§ Records shown
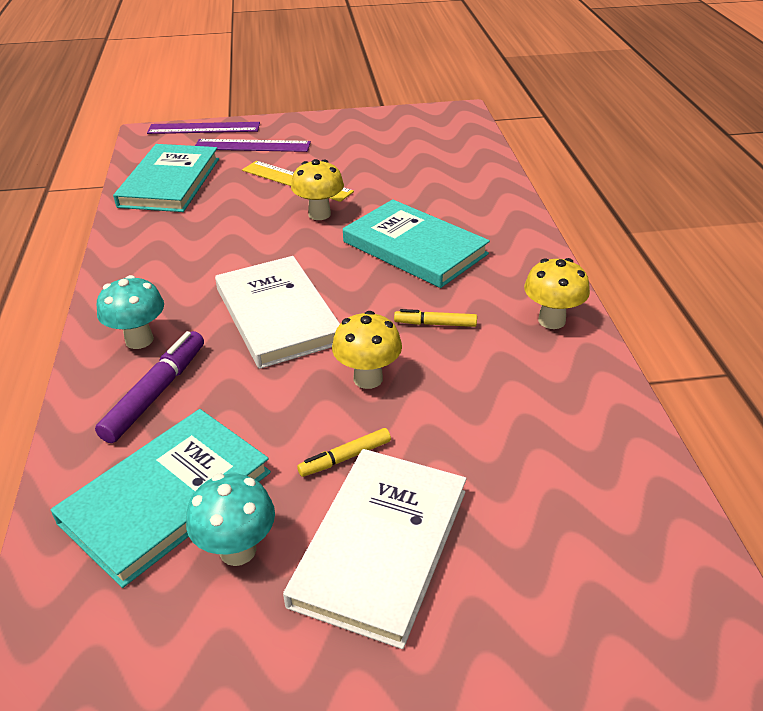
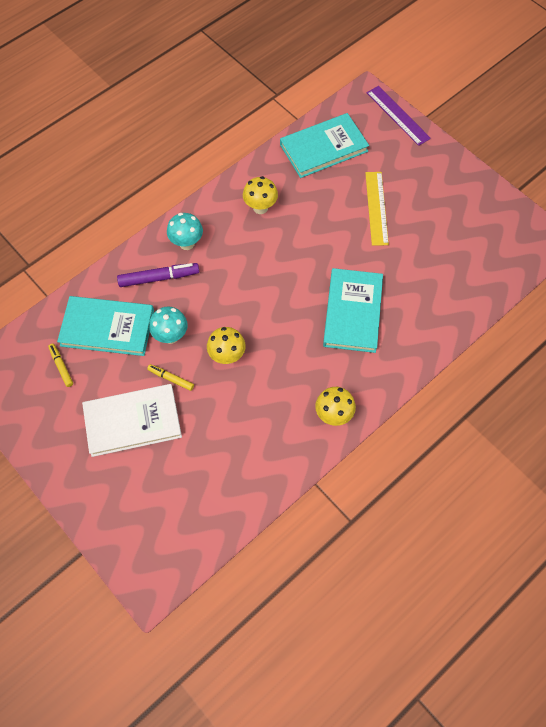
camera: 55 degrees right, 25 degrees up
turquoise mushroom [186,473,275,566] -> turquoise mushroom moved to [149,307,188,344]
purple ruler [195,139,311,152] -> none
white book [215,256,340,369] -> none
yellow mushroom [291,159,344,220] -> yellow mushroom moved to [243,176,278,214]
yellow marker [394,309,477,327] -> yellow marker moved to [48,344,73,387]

§ Instruction
Read the listing. Copy each line that has the word "yellow" in it.

§ Output of the task
yellow mushroom [291,159,344,220] -> yellow mushroom moved to [243,176,278,214]
yellow marker [394,309,477,327] -> yellow marker moved to [48,344,73,387]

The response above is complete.